== Segment start ==

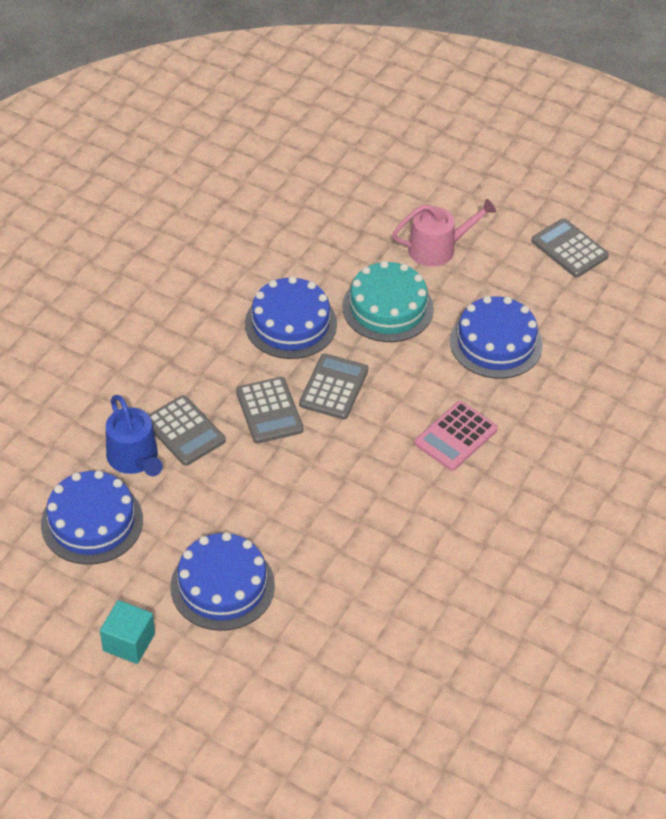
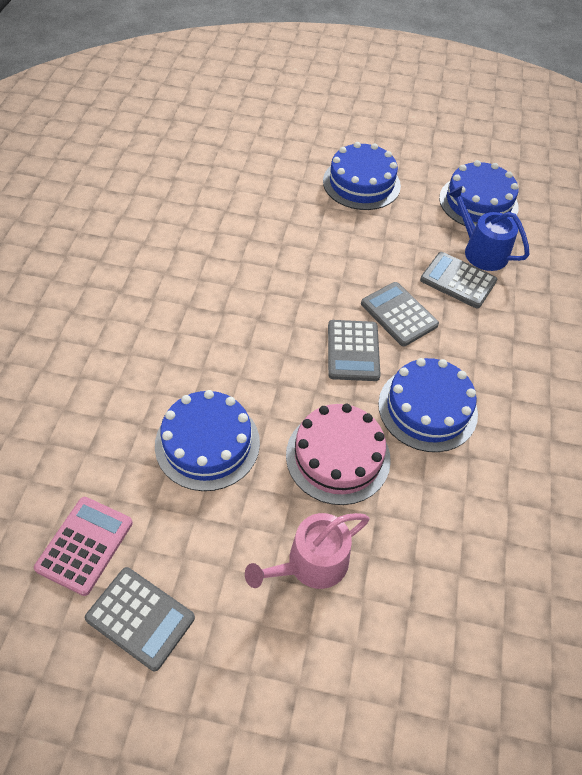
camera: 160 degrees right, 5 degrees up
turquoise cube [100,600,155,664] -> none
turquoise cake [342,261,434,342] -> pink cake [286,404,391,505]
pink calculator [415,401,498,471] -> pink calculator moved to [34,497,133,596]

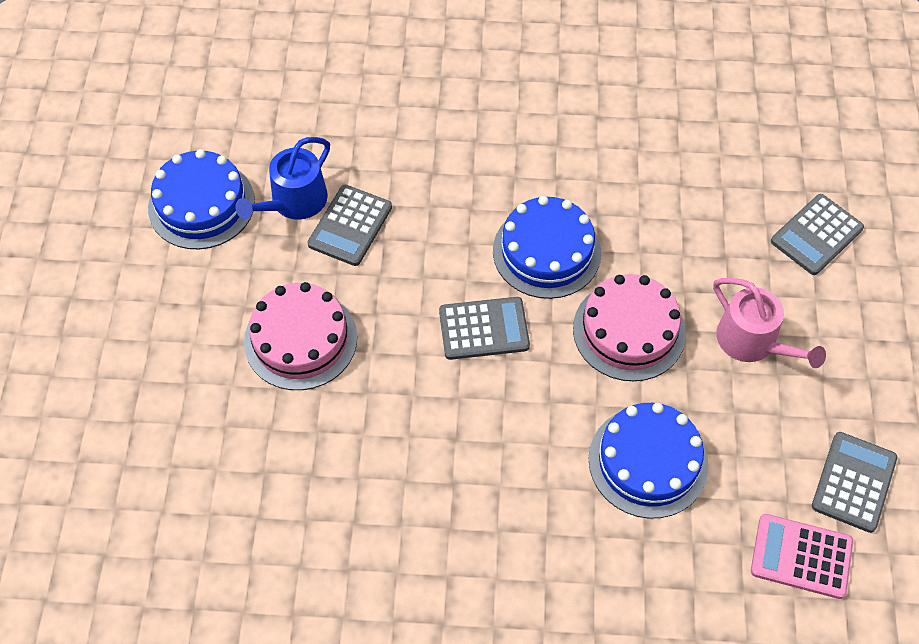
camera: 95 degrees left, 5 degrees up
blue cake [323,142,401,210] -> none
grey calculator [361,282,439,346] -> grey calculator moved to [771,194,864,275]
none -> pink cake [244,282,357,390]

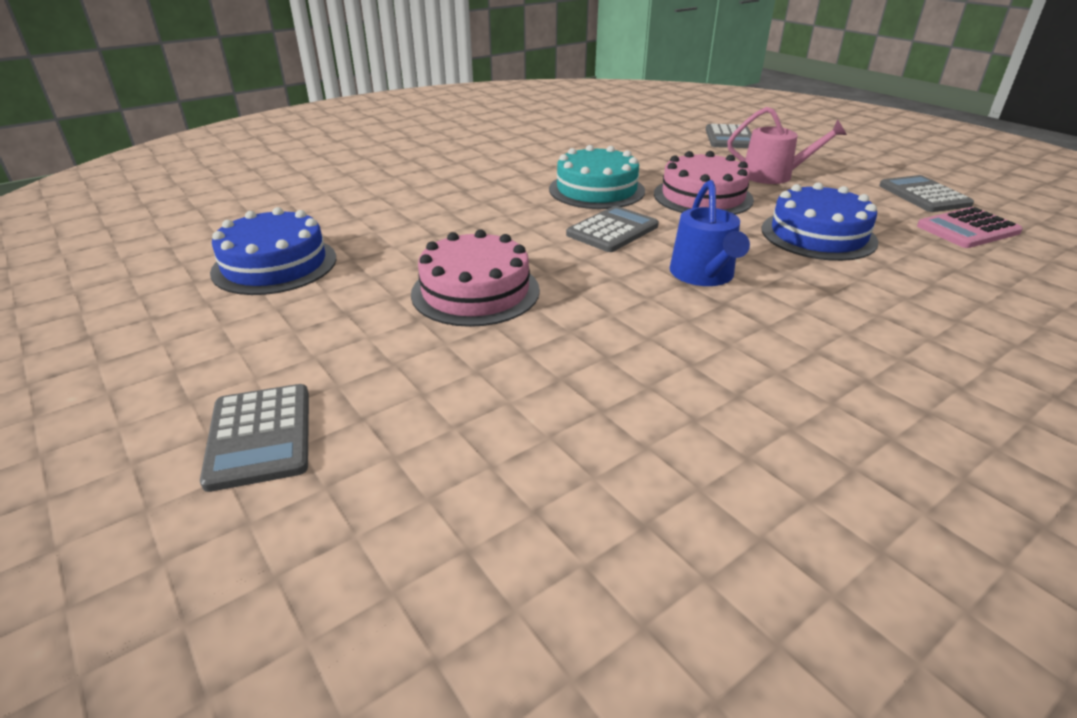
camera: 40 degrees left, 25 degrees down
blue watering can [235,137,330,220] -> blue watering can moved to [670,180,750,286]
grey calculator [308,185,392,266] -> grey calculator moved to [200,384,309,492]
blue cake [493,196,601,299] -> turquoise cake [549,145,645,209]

== Segment end ==

● Activity: In repeating the lines above, keep the wording exact and leave every picture out.

● Task answer:
camera: 160 degrees right, 5 degrees up
turquoise cube [100,600,155,664] -> none
turquoise cake [342,261,434,342] -> pink cake [286,404,391,505]
pink calculator [415,401,498,471] -> pink calculator moved to [34,497,133,596]

camera: 95 degrees left, 5 degrees up
blue cake [323,142,401,210] -> none
grey calculator [361,282,439,346] -> grey calculator moved to [771,194,864,275]
none -> pink cake [244,282,357,390]

camera: 40 degrees left, 25 degrees down
blue watering can [235,137,330,220] -> blue watering can moved to [670,180,750,286]
grey calculator [308,185,392,266] -> grey calculator moved to [200,384,309,492]
blue cake [493,196,601,299] -> turquoise cake [549,145,645,209]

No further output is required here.